Start of Data supplied

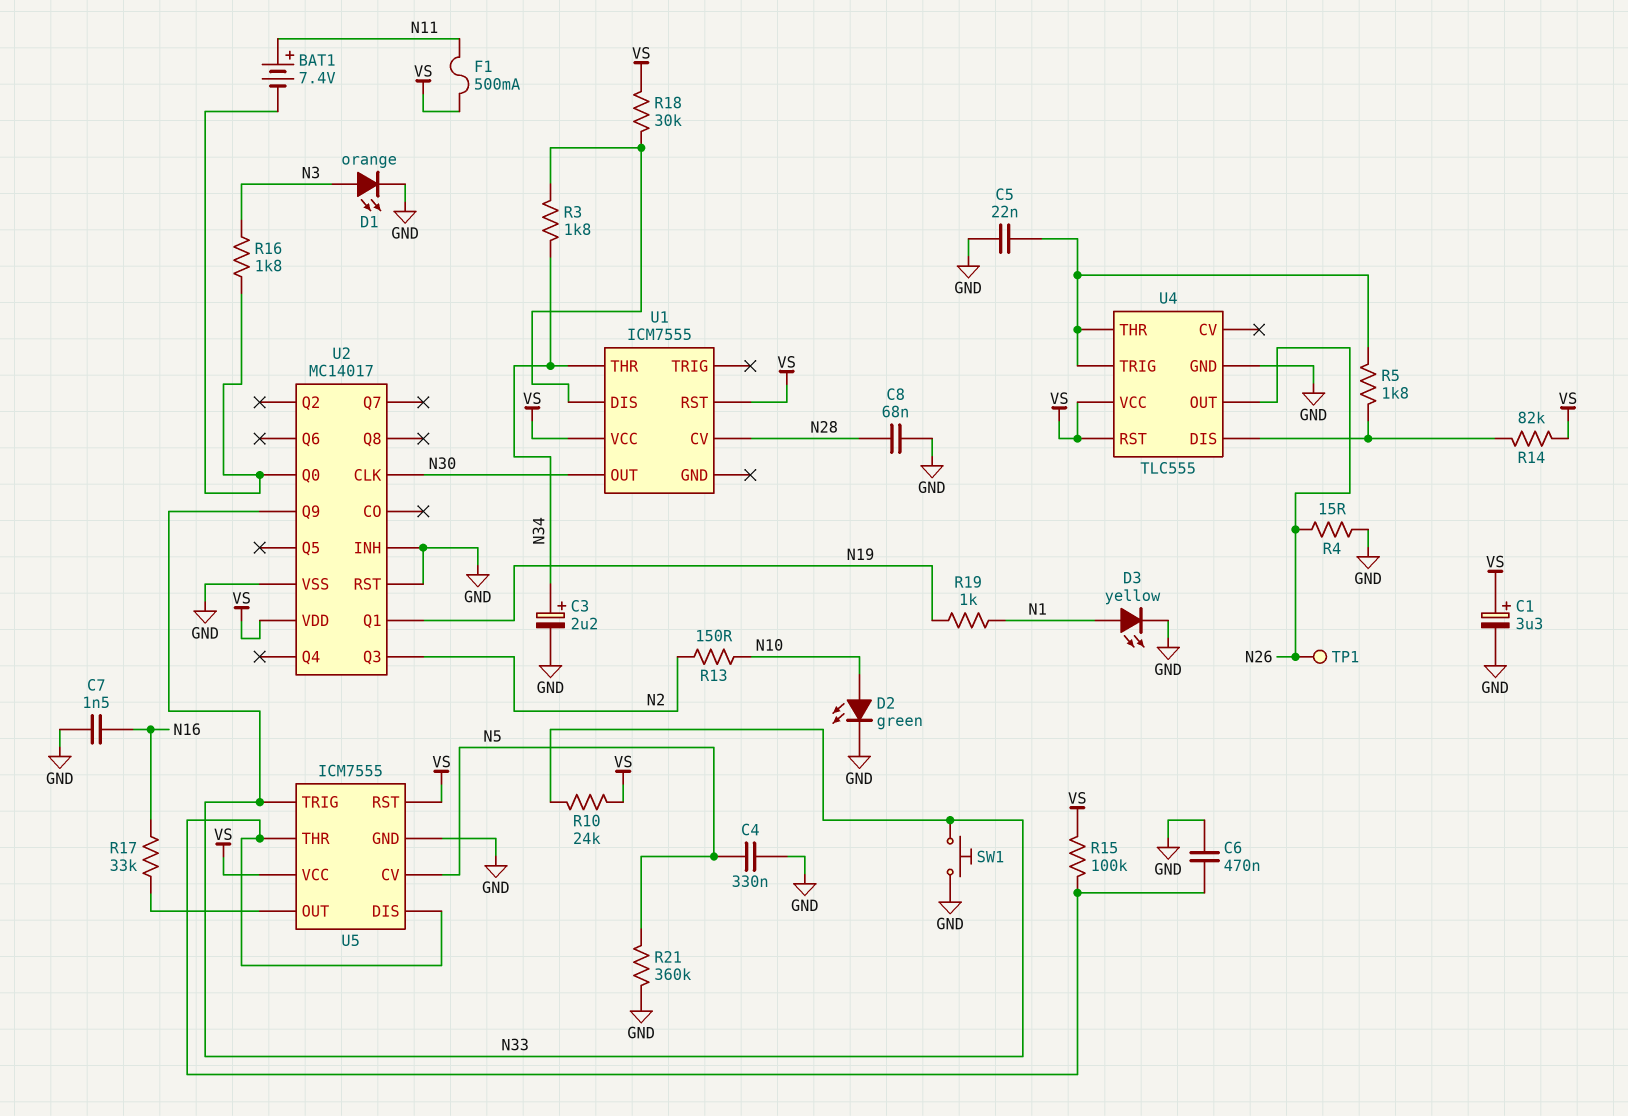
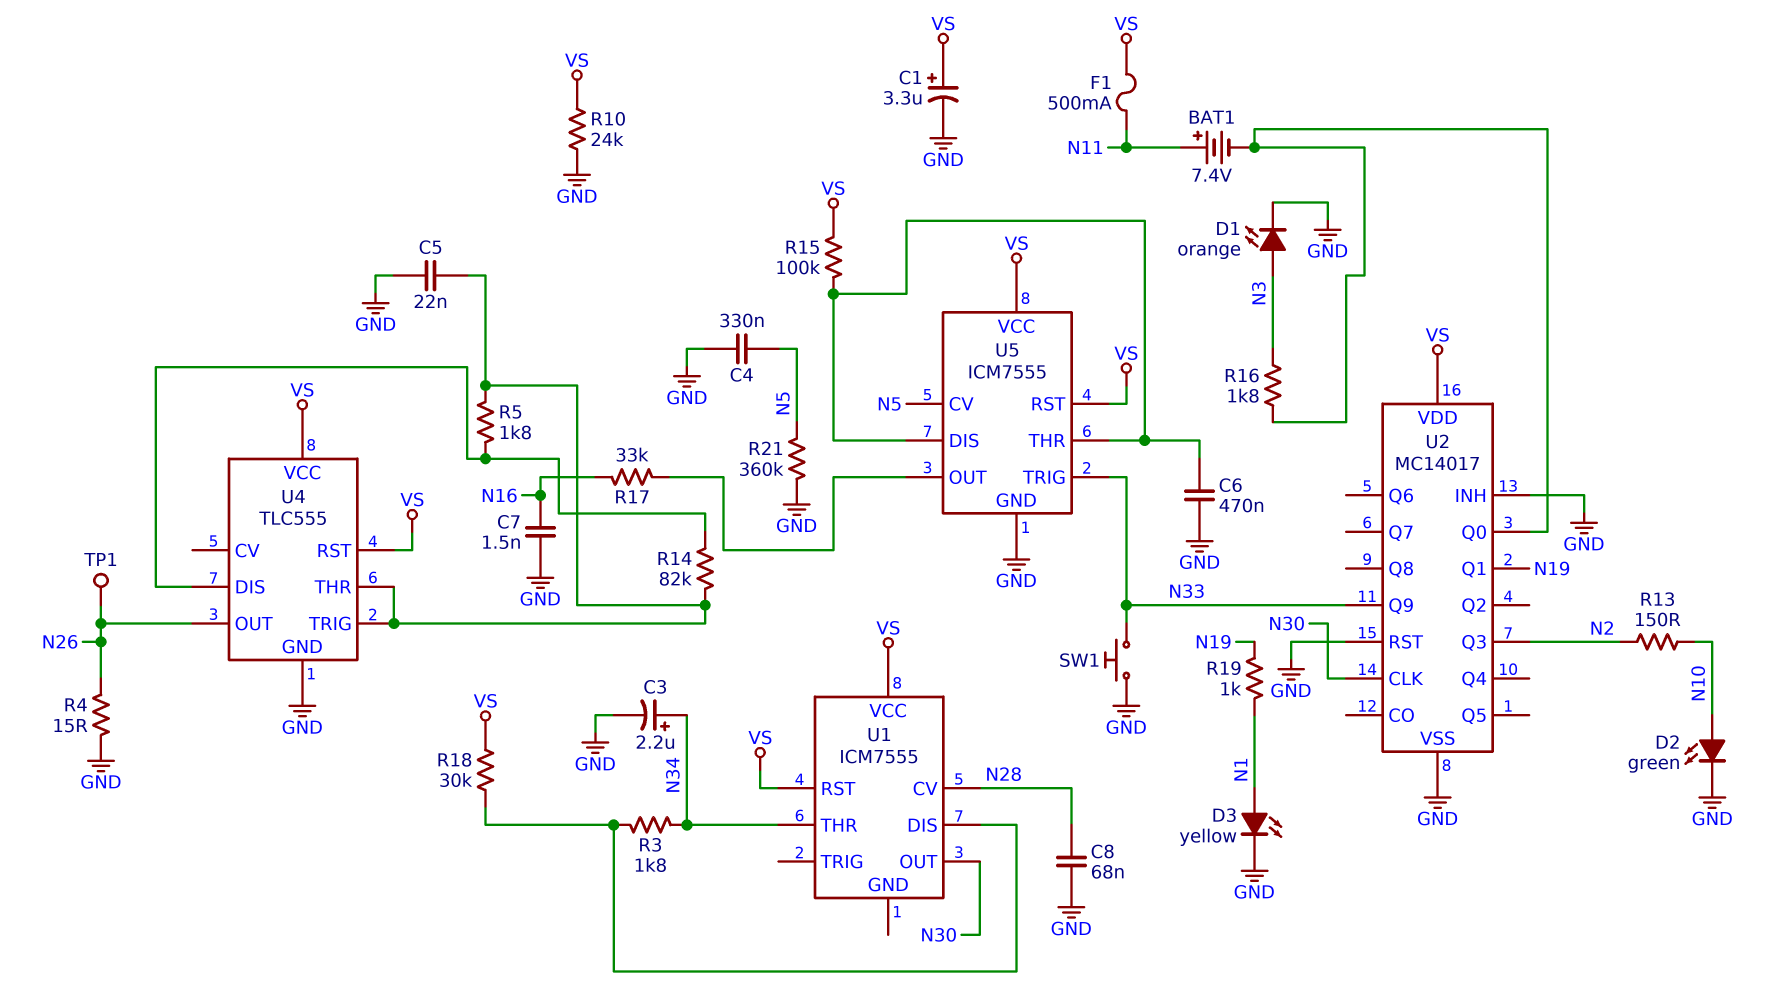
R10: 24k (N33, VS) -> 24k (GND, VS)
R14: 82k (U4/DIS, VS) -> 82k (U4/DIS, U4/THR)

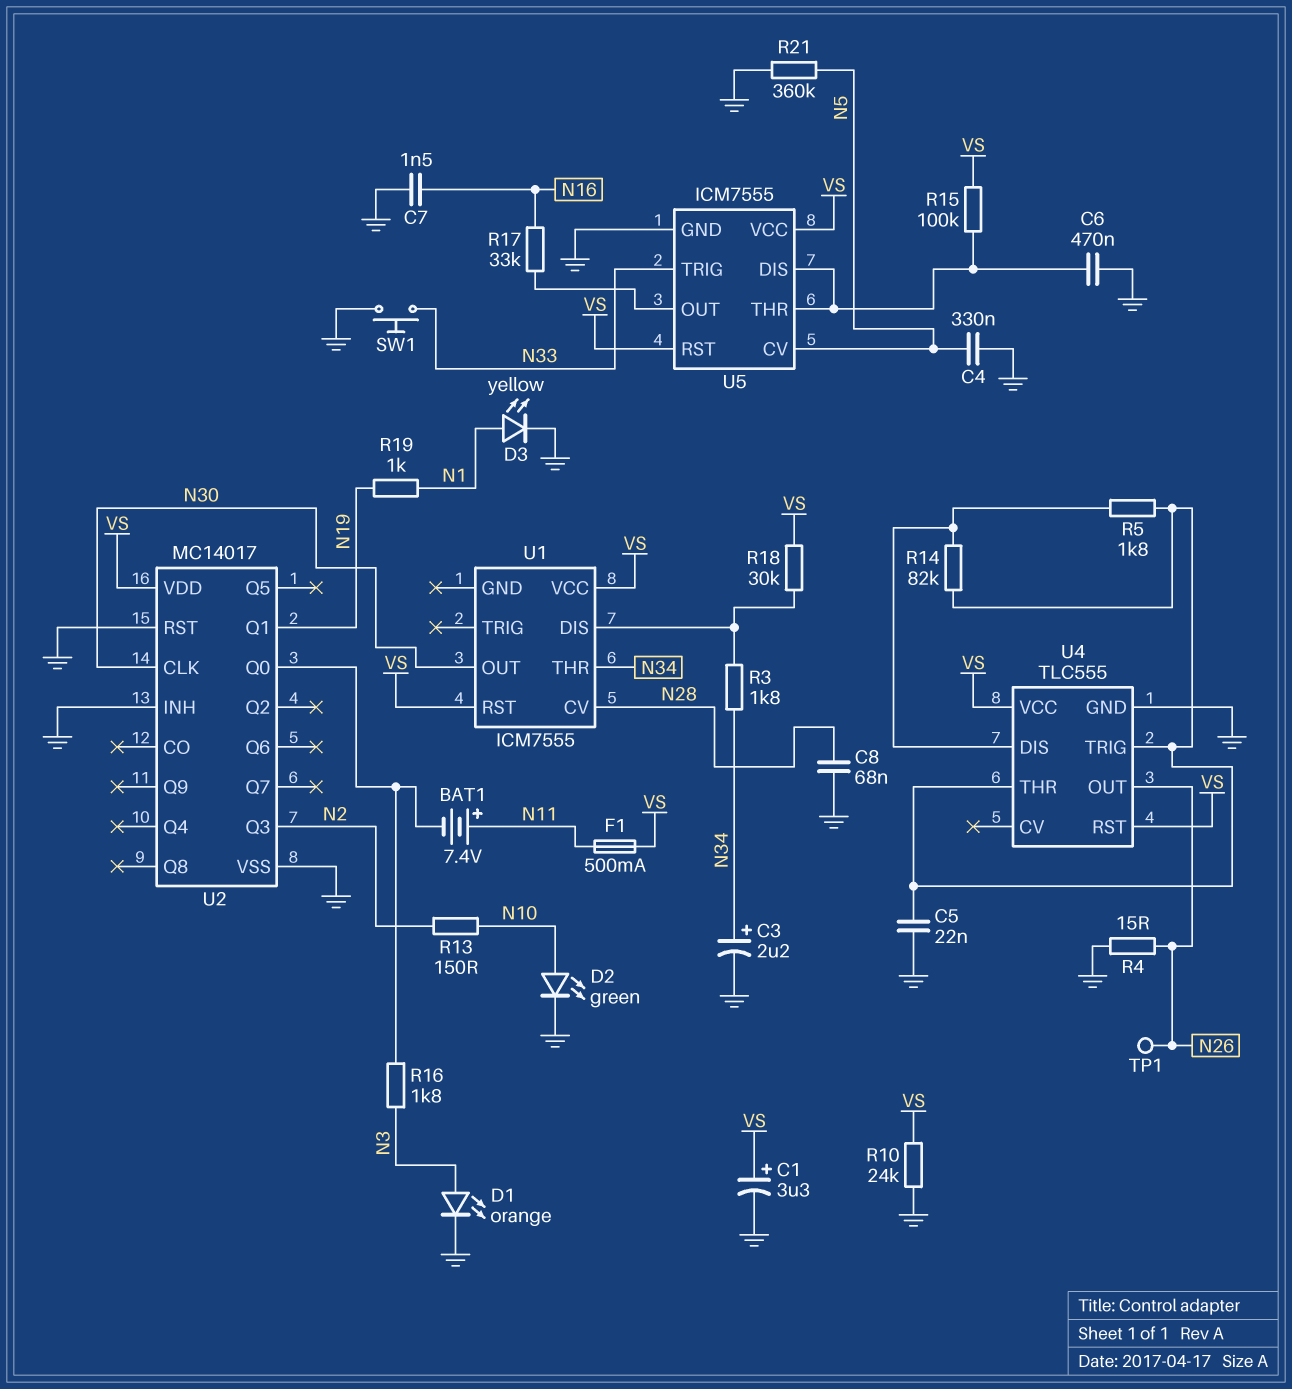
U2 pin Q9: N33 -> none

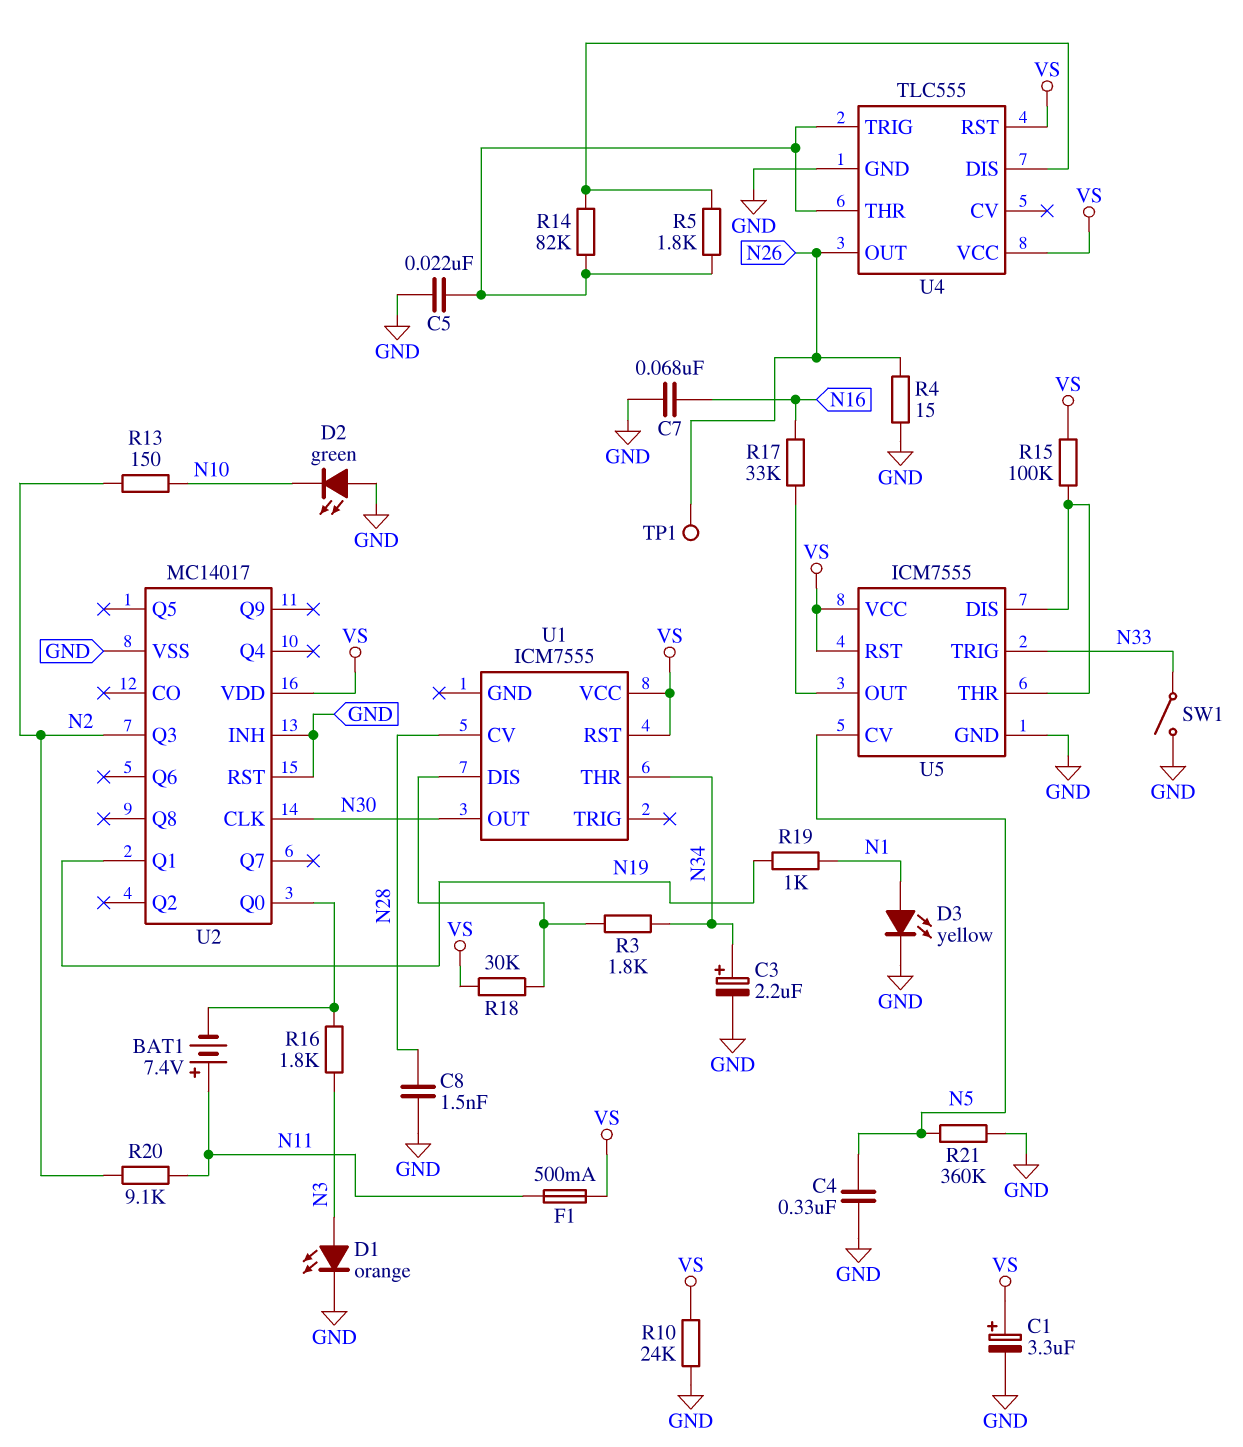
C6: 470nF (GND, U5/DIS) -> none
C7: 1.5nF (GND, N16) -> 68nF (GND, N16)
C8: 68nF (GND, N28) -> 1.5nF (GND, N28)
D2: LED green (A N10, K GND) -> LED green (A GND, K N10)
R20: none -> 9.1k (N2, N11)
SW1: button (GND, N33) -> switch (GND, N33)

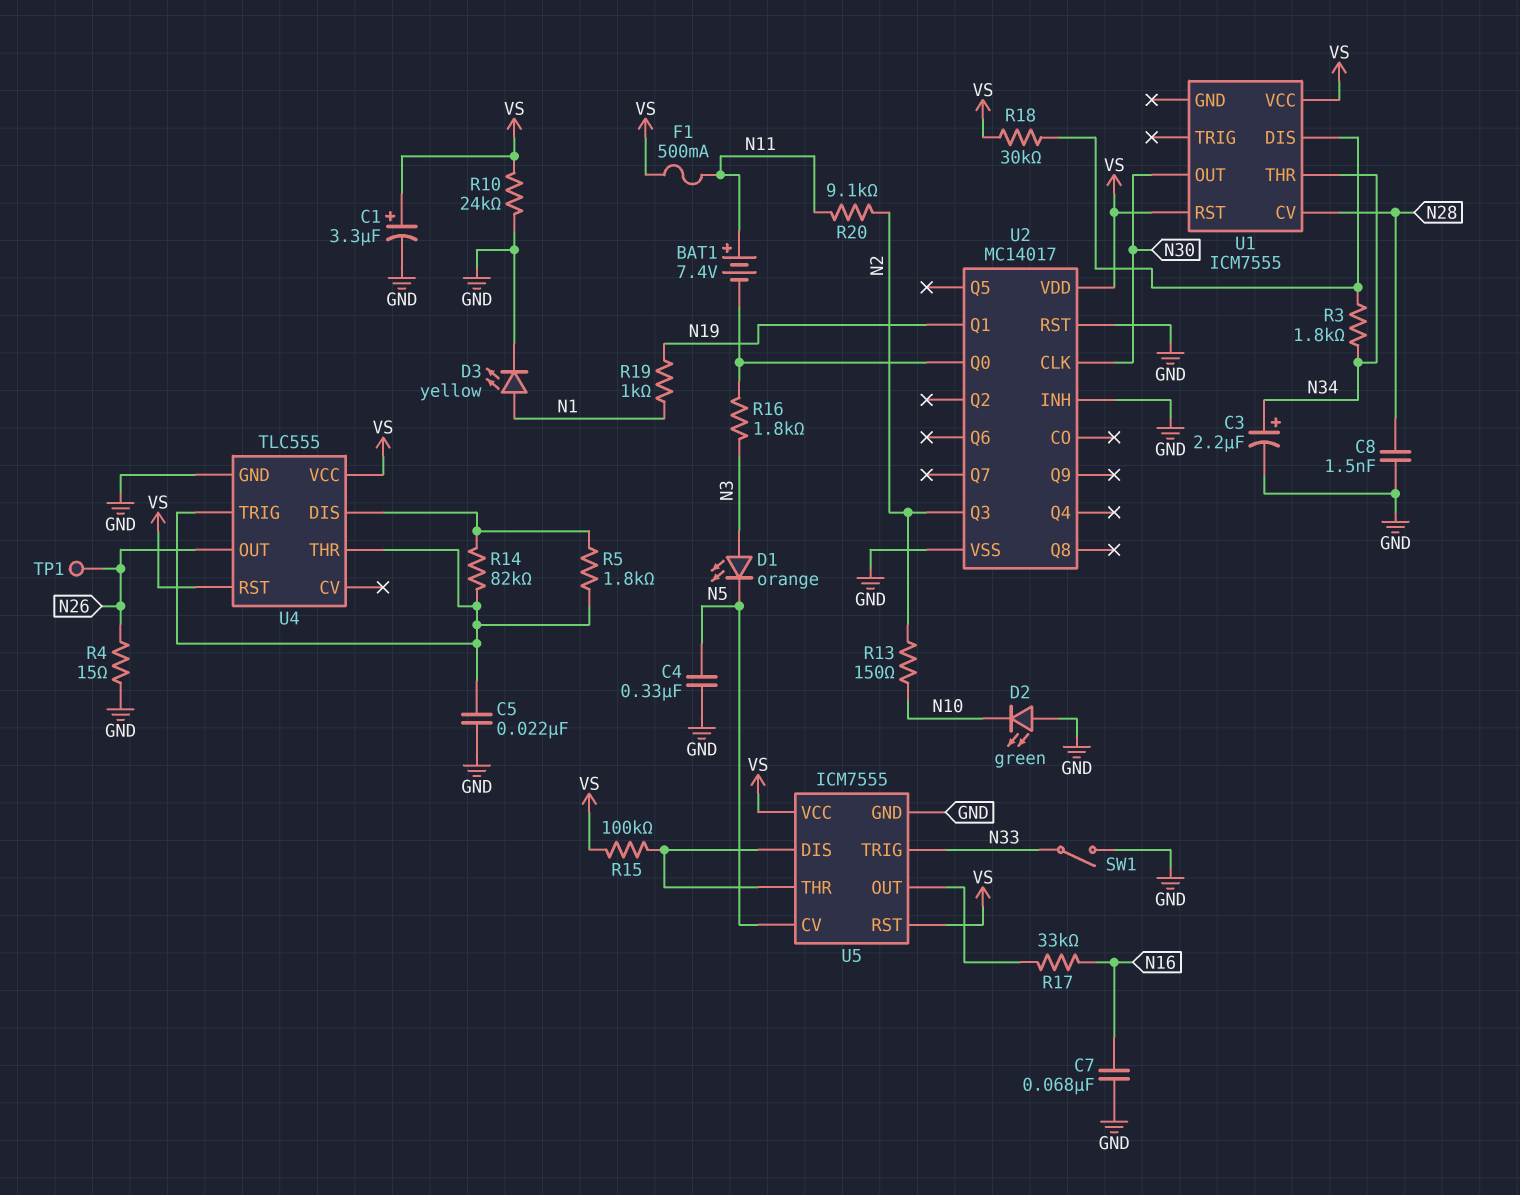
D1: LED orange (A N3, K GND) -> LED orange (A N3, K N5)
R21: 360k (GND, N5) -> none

End of Data supplied

Your assignment: The copy must start at the line containing "R14: 82k (U4/DIS, VS) -> 82k (U4/DIS, U4/THR)" and end at the last line of the data, matching each line exactly. It must hold no pictures.

Task result:
R14: 82k (U4/DIS, VS) -> 82k (U4/DIS, U4/THR)

U2 pin Q9: N33 -> none

C6: 470nF (GND, U5/DIS) -> none
C7: 1.5nF (GND, N16) -> 68nF (GND, N16)
C8: 68nF (GND, N28) -> 1.5nF (GND, N28)
D2: LED green (A N10, K GND) -> LED green (A GND, K N10)
R20: none -> 9.1k (N2, N11)
SW1: button (GND, N33) -> switch (GND, N33)

D1: LED orange (A N3, K GND) -> LED orange (A N3, K N5)
R21: 360k (GND, N5) -> none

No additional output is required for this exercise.